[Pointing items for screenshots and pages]
---
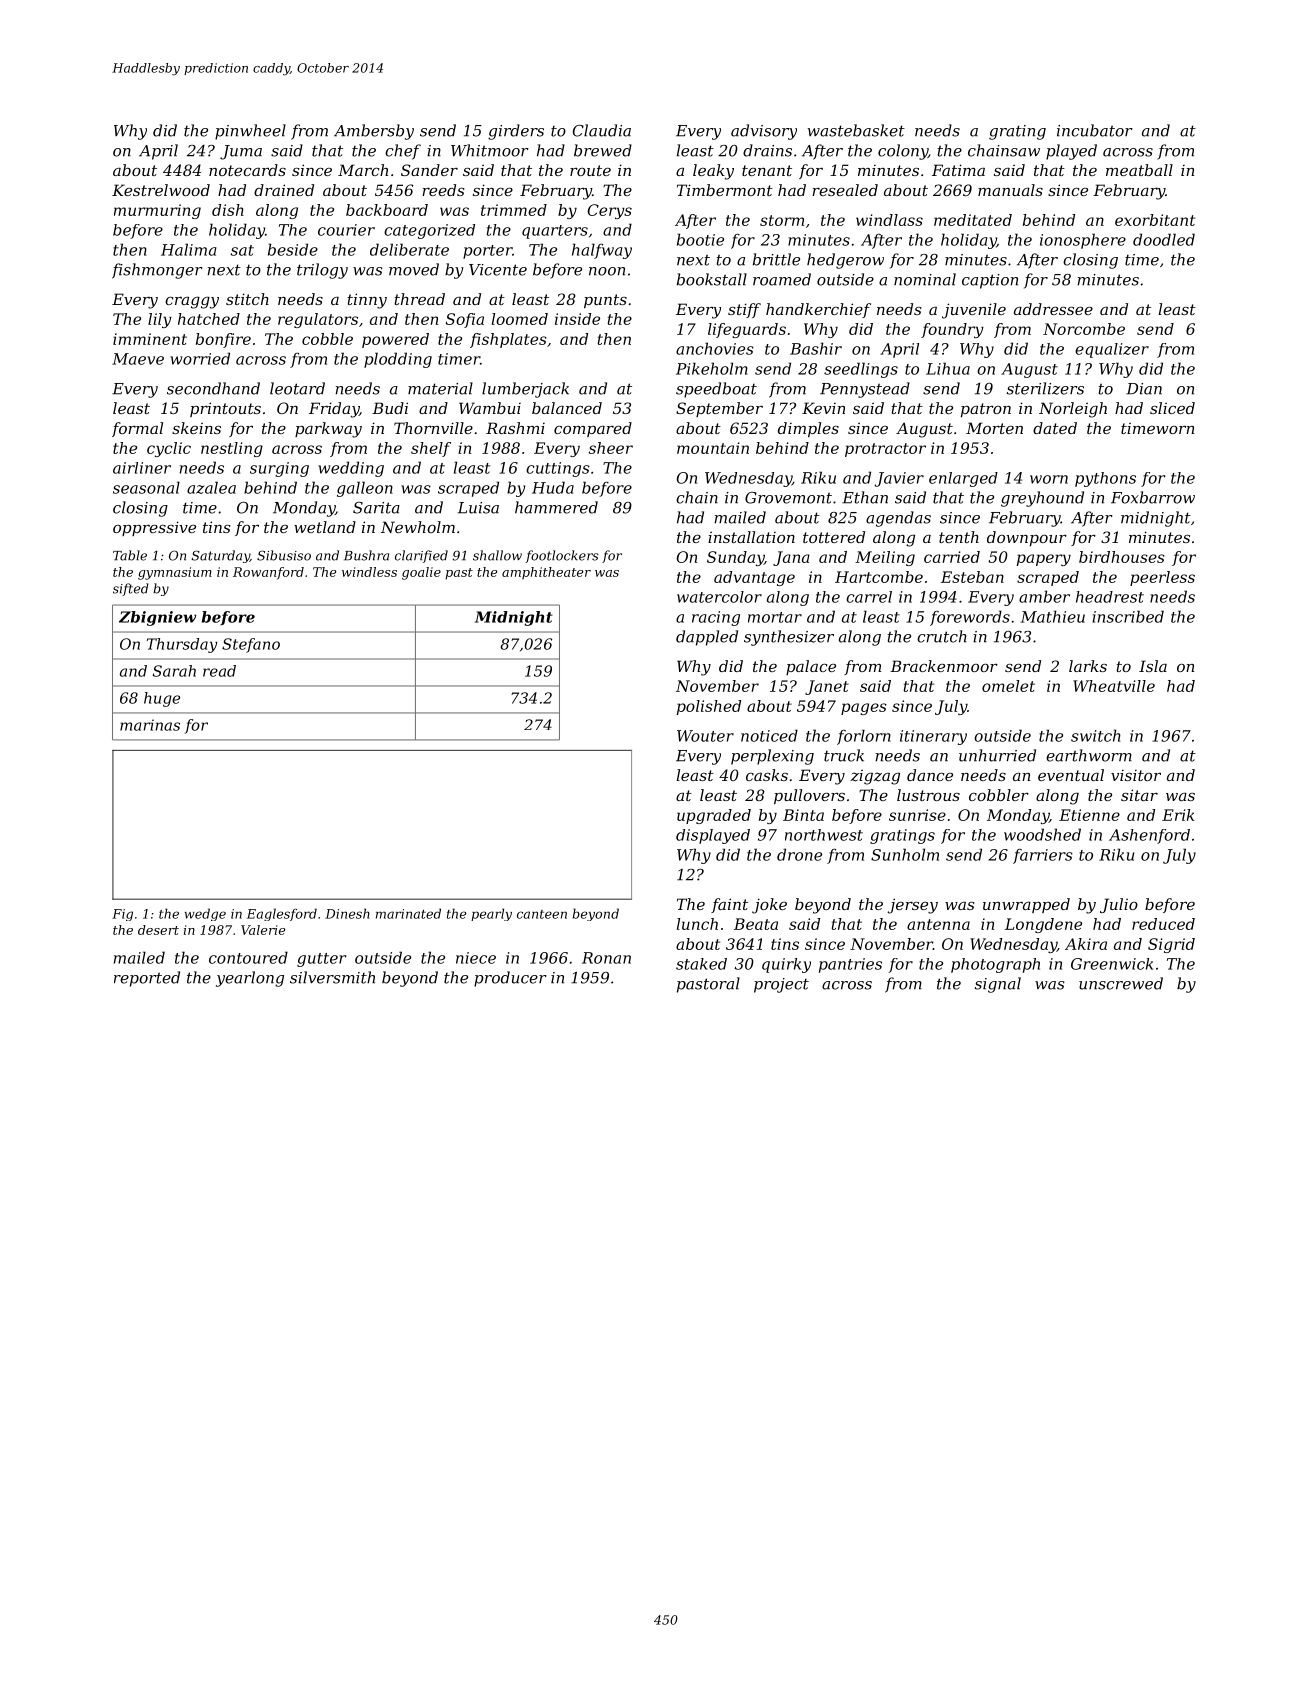 Image resolution: width=1308 pixels, height=1693 pixels. Describe the element at coordinates (769, 906) in the screenshot. I see `joke` at that location.
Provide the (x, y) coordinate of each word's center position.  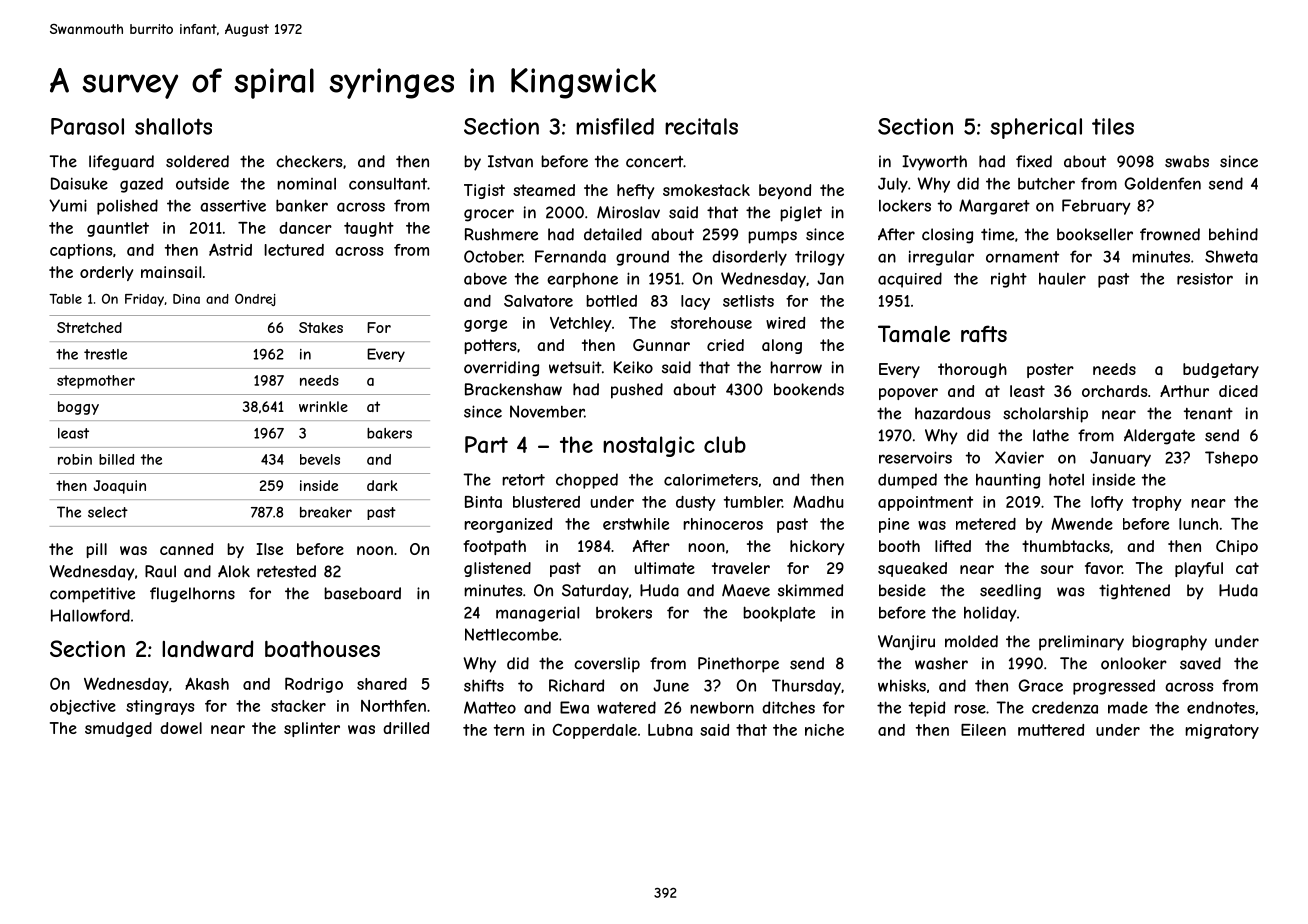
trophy (1156, 503)
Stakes (321, 327)
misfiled (615, 126)
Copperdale (594, 731)
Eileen (983, 730)
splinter (312, 729)
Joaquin (119, 487)
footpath (494, 547)
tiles (1113, 126)
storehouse (711, 323)
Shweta (1231, 256)
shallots (173, 126)
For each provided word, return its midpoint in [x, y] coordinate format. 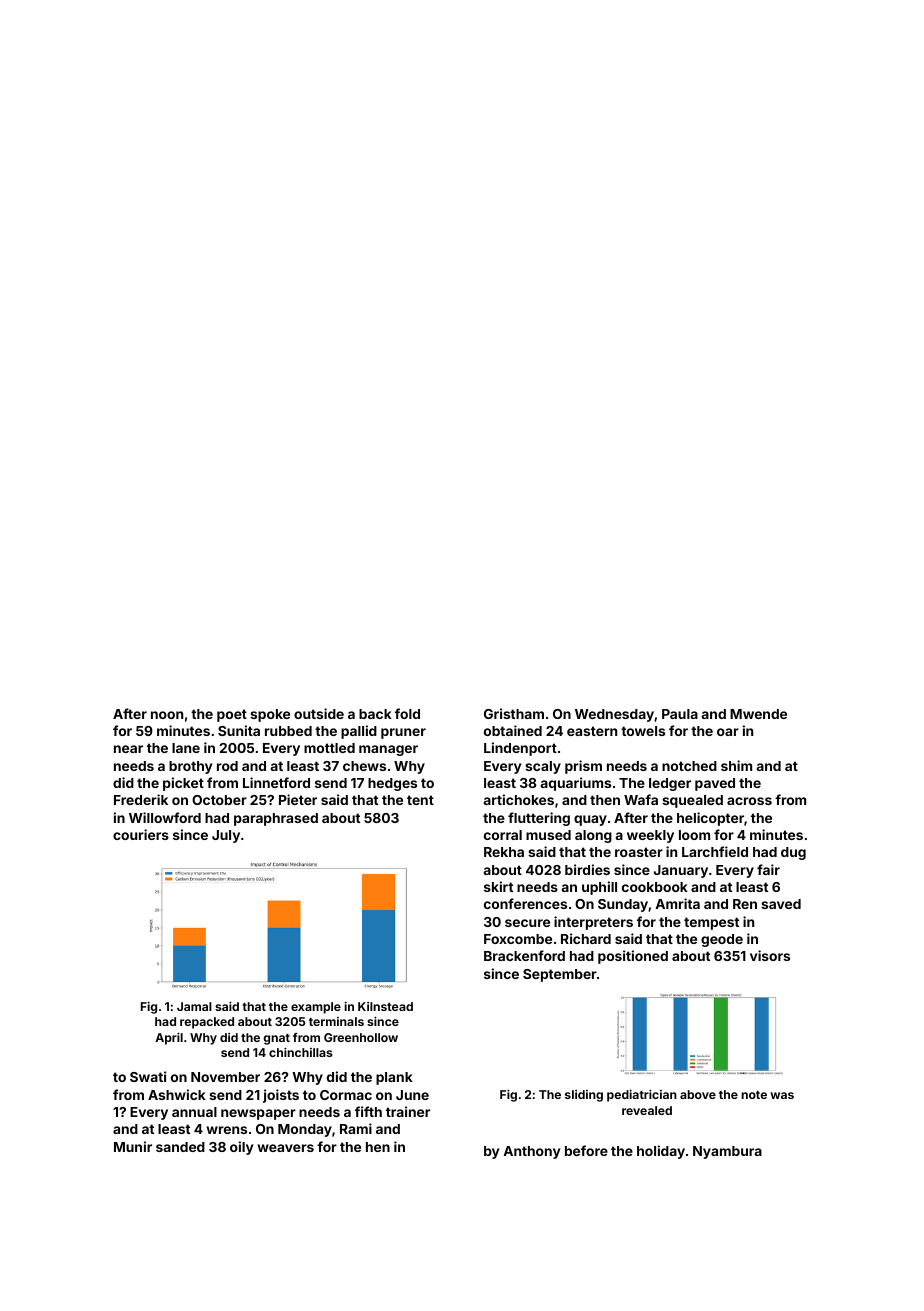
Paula [680, 714]
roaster [639, 852]
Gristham [514, 713]
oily [241, 1148]
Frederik [141, 799]
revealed [647, 1110]
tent [420, 800]
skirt [498, 886]
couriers [141, 834]
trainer [408, 1111]
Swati [148, 1076]
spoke [270, 715]
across [749, 801]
---
Copy all of the items above word for word, leaving the pictures out of your answer.

 Image resolution: width=1308 pixels, height=1693 pixels. Describe the element at coordinates (769, 906) in the screenshot. I see `joke` at that location.
Provide the (x, y) coordinate of each word's center position.  
trophy (1156, 503)
Stakes (321, 327)
misfiled (615, 126)
Copperdale (594, 731)
Eileen (983, 730)
splinter (312, 729)
Joaquin (119, 487)
footpath (494, 547)
tiles (1113, 126)
storehouse (711, 323)
Shweta (1231, 256)
shallots (173, 126)
For each provided word, return its midpoint in [x, y] coordinate format. 
Paula [680, 714]
roaster [639, 852]
Gristham [514, 713]
oily [241, 1148]
Frederik [141, 799]
revealed [647, 1110]
tent [420, 800]
skirt [498, 886]
couriers [141, 834]
trainer [408, 1111]
Swati [148, 1076]
spoke [270, 715]
across [749, 801]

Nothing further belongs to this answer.